Work item. Go through the records and report each line holding the string "berry".

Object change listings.
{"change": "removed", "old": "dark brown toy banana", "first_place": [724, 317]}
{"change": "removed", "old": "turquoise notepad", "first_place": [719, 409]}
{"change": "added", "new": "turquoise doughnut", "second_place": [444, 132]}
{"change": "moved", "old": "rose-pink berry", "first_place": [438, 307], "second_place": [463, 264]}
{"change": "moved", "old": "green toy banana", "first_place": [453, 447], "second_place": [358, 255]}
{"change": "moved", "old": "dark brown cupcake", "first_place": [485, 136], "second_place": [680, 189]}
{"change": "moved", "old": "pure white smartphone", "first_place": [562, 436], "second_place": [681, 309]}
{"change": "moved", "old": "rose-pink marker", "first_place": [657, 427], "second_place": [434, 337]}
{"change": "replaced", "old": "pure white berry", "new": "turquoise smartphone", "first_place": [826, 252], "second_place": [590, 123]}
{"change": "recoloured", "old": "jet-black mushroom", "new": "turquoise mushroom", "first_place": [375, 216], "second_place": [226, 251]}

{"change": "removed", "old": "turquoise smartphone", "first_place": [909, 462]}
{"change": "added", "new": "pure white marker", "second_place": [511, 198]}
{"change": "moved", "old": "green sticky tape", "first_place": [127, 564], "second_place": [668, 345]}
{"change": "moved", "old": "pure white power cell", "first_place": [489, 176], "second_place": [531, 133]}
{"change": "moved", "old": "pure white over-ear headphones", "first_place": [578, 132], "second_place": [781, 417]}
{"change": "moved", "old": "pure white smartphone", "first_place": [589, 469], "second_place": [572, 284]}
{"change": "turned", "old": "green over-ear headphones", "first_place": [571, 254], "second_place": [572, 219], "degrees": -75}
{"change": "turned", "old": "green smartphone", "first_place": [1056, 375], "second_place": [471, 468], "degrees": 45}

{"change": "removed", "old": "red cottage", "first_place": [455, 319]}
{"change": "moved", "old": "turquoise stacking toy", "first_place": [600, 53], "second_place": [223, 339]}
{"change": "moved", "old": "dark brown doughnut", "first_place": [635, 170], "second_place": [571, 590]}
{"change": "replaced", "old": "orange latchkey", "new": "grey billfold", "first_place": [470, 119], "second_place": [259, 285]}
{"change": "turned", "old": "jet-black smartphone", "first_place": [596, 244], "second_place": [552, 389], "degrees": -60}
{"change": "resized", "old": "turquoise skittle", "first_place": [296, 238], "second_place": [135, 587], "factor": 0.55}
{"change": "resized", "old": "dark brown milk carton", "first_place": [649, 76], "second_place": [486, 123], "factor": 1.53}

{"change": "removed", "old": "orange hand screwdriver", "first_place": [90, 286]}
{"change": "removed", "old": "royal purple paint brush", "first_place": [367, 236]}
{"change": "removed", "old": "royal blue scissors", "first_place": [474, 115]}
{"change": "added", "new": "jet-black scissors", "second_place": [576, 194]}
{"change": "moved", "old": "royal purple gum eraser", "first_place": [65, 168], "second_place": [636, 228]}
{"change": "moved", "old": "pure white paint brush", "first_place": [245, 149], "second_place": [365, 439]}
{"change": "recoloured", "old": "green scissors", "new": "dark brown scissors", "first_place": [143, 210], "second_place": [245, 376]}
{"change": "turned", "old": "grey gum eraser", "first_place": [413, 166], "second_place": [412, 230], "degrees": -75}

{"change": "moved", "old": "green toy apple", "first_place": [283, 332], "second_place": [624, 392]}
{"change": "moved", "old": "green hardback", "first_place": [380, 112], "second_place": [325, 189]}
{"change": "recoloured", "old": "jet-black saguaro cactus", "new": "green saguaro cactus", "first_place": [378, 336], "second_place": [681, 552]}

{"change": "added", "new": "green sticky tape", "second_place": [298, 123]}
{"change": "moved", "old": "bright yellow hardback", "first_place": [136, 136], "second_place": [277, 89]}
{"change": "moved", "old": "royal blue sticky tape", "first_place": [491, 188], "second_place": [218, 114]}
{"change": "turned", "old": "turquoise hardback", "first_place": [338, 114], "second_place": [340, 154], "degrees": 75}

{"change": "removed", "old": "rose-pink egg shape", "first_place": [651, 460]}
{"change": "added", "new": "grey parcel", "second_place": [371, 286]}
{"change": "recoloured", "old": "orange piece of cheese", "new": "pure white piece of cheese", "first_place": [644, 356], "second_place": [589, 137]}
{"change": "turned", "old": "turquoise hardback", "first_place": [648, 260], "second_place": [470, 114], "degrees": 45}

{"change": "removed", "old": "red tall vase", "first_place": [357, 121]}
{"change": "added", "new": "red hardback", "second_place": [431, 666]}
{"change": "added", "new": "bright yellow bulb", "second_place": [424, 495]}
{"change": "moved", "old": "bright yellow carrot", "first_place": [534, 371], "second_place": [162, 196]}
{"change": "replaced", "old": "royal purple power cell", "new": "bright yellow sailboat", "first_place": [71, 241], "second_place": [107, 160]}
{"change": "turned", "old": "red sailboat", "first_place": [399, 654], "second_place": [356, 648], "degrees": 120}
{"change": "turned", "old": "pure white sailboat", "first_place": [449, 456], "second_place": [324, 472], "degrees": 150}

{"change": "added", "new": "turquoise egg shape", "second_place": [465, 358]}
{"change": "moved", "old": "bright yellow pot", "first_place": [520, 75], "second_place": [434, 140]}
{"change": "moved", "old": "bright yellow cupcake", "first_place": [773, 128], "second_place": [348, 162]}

Written answer.
{"change": "moved", "old": "rose-pink berry", "first_place": [438, 307], "second_place": [463, 264]}
{"change": "replaced", "old": "pure white berry", "new": "turquoise smartphone", "first_place": [826, 252], "second_place": [590, 123]}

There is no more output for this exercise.